_ASSIGNED TASK_.
Restate all the data word for word and omit the pictures.

_COLLECTED MATERIAL_.
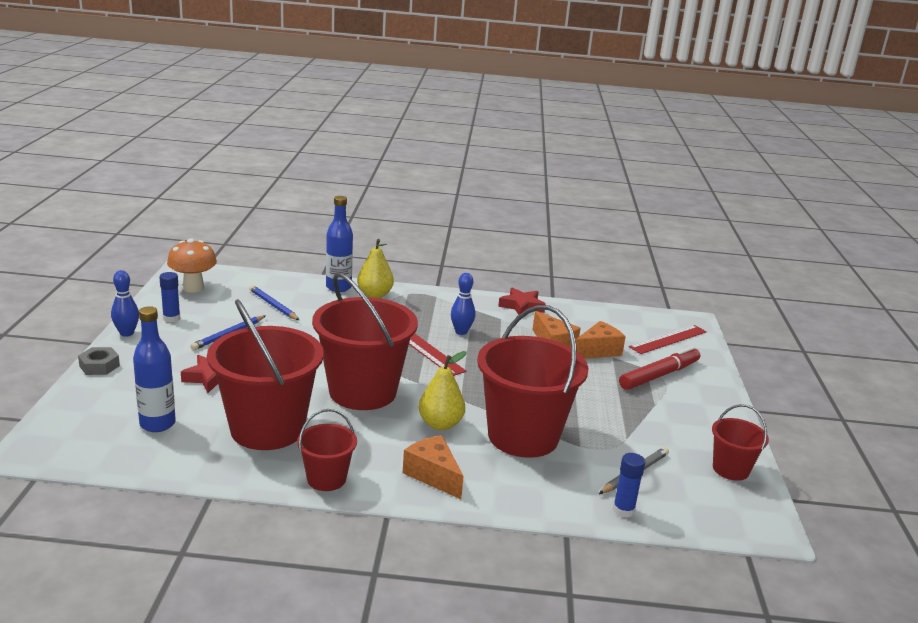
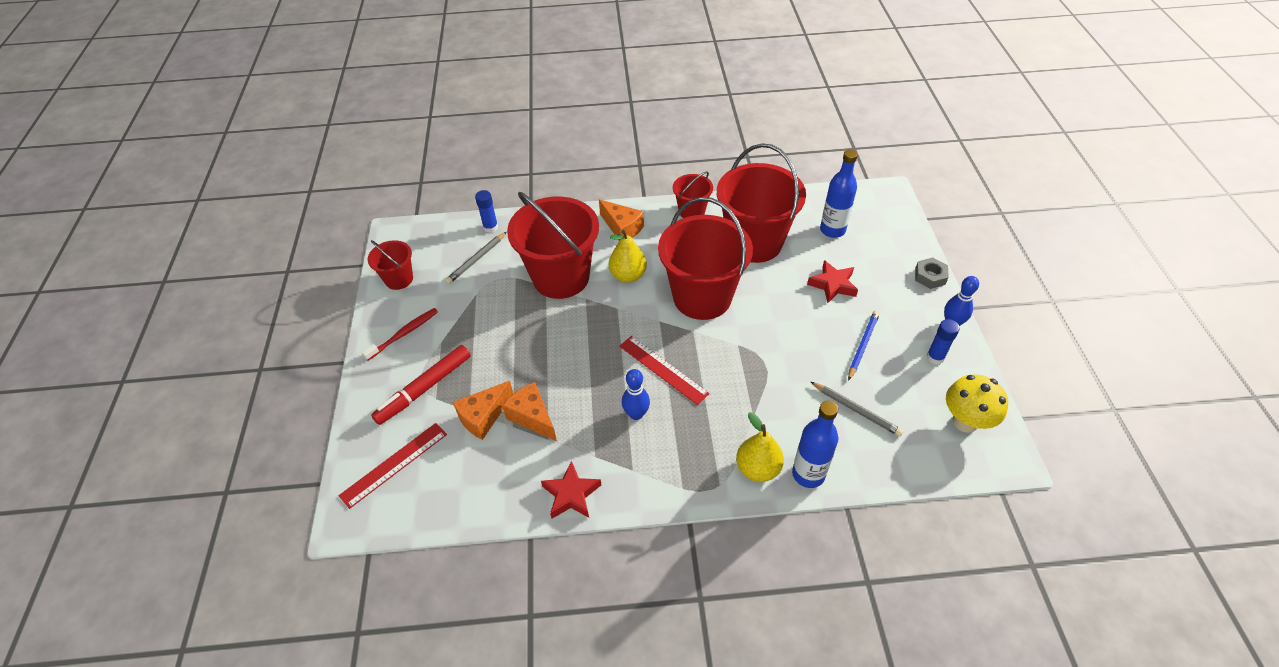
camera: 175 degrees right, 25 degrees up
orange mushroom [167,238,217,293] -> yellow mushroom [946,374,1008,433]
blue pencil [249,285,299,320] -> grey pencil [811,382,904,437]
none -> red toothbrush [362,308,438,361]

_RESULT_.
camera: 175 degrees right, 25 degrees up
orange mushroom [167,238,217,293] -> yellow mushroom [946,374,1008,433]
blue pencil [249,285,299,320] -> grey pencil [811,382,904,437]
none -> red toothbrush [362,308,438,361]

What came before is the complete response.